> JOB:
Write out the data below, starting with its first line and going on through the line with "blue pentagon: moved", but swap each "counterclockwise" for "anticlockwise" and leave everything else unchanged.

> INFORMATION PROVIDED:
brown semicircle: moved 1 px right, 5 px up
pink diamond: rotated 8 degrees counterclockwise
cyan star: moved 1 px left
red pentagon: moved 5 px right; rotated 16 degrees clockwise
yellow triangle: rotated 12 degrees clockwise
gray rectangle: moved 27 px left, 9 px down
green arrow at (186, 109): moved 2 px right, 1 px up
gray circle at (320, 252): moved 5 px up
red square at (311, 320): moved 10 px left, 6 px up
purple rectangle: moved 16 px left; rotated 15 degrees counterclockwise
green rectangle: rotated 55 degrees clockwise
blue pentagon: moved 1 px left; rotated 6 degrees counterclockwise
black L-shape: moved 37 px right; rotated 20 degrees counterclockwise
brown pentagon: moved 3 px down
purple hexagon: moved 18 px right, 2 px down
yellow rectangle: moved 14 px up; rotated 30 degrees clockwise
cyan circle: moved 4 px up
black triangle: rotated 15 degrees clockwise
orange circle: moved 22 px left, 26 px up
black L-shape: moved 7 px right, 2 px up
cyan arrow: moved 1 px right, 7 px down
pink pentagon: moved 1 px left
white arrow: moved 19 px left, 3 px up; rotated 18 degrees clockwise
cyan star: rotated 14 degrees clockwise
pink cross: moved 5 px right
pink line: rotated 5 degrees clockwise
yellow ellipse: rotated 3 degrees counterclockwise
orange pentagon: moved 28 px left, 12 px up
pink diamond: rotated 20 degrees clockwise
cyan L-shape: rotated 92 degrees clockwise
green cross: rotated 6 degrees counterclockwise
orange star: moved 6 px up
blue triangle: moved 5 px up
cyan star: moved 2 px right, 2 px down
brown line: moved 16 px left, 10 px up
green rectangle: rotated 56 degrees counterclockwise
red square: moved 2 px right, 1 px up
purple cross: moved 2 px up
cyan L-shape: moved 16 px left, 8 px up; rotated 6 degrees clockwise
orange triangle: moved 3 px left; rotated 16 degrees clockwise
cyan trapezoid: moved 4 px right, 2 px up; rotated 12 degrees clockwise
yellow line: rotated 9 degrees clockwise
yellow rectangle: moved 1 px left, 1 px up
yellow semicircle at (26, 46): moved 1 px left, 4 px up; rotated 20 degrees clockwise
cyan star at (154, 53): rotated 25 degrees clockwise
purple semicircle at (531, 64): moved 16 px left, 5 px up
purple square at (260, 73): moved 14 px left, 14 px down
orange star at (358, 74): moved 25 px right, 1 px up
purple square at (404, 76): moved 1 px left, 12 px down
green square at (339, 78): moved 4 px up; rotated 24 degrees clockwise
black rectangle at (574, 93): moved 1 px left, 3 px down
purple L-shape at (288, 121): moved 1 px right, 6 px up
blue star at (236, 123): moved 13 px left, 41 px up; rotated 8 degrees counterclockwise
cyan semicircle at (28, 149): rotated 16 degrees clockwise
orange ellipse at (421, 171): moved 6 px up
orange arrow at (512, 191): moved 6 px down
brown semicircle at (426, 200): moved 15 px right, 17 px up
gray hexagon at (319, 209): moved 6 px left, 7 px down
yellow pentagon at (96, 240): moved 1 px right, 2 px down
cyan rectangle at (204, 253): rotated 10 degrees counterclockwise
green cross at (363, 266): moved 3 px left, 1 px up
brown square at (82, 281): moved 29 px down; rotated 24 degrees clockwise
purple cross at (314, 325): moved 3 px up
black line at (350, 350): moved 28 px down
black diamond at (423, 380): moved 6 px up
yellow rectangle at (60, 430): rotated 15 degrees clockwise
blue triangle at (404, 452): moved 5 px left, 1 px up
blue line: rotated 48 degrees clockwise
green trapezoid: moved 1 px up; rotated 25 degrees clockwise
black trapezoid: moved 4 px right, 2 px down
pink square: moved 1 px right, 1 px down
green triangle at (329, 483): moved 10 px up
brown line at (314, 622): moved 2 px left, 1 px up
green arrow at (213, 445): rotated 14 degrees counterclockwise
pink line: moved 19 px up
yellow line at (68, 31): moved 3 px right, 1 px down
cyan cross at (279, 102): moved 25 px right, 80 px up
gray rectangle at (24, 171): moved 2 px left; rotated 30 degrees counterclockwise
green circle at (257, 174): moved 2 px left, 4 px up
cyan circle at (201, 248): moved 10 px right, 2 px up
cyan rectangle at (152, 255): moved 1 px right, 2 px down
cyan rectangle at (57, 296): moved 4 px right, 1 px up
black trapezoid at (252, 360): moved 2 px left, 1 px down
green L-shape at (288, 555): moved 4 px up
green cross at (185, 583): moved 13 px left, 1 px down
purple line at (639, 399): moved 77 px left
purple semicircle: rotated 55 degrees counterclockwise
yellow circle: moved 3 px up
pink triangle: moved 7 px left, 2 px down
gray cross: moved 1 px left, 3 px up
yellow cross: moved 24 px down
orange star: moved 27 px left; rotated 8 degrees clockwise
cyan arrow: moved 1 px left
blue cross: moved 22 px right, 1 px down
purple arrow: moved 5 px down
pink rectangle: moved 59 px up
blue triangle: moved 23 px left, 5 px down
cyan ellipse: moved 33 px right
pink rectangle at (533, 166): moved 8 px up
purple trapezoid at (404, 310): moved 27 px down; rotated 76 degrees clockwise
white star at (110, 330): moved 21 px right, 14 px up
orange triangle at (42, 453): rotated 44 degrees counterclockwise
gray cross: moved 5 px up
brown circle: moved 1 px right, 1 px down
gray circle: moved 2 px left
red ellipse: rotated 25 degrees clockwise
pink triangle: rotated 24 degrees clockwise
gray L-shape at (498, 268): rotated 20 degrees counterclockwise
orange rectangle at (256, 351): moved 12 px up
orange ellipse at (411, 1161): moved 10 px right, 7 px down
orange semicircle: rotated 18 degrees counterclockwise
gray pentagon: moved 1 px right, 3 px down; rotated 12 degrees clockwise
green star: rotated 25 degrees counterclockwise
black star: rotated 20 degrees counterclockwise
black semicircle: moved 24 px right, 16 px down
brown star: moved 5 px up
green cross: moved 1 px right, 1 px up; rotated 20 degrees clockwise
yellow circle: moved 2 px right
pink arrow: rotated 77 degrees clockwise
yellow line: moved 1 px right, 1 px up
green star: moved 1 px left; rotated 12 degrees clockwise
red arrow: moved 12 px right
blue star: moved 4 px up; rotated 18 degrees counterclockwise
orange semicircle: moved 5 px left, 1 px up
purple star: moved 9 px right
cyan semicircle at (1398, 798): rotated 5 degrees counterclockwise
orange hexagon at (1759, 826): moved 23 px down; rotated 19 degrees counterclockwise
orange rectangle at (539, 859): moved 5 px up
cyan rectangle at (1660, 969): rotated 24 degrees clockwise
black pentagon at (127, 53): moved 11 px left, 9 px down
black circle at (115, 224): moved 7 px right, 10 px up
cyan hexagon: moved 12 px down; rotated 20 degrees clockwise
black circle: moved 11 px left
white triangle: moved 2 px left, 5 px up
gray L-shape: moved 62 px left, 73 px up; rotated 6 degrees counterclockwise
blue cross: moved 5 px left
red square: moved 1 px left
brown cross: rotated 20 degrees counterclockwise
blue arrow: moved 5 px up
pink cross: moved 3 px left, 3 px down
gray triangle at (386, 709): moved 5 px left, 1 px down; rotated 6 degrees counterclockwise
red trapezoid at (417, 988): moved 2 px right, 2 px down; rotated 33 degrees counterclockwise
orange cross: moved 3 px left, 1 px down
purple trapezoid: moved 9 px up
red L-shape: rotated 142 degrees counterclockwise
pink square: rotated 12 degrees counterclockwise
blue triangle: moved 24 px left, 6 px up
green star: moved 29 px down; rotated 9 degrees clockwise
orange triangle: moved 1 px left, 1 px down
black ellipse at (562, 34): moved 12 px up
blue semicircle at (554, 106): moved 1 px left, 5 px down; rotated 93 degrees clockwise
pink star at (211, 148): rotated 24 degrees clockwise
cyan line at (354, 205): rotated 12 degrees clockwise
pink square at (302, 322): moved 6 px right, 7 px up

> WORKED ANSWER:
brown semicircle: moved 1 px right, 5 px up
pink diamond: rotated 8 degrees anticlockwise
cyan star: moved 1 px left
red pentagon: moved 5 px right; rotated 16 degrees clockwise
yellow triangle: rotated 12 degrees clockwise
gray rectangle: moved 27 px left, 9 px down
green arrow at (186, 109): moved 2 px right, 1 px up
gray circle at (320, 252): moved 5 px up
red square at (311, 320): moved 10 px left, 6 px up
purple rectangle: moved 16 px left; rotated 15 degrees anticlockwise
green rectangle: rotated 55 degrees clockwise
blue pentagon: moved 1 px left; rotated 6 degrees anticlockwise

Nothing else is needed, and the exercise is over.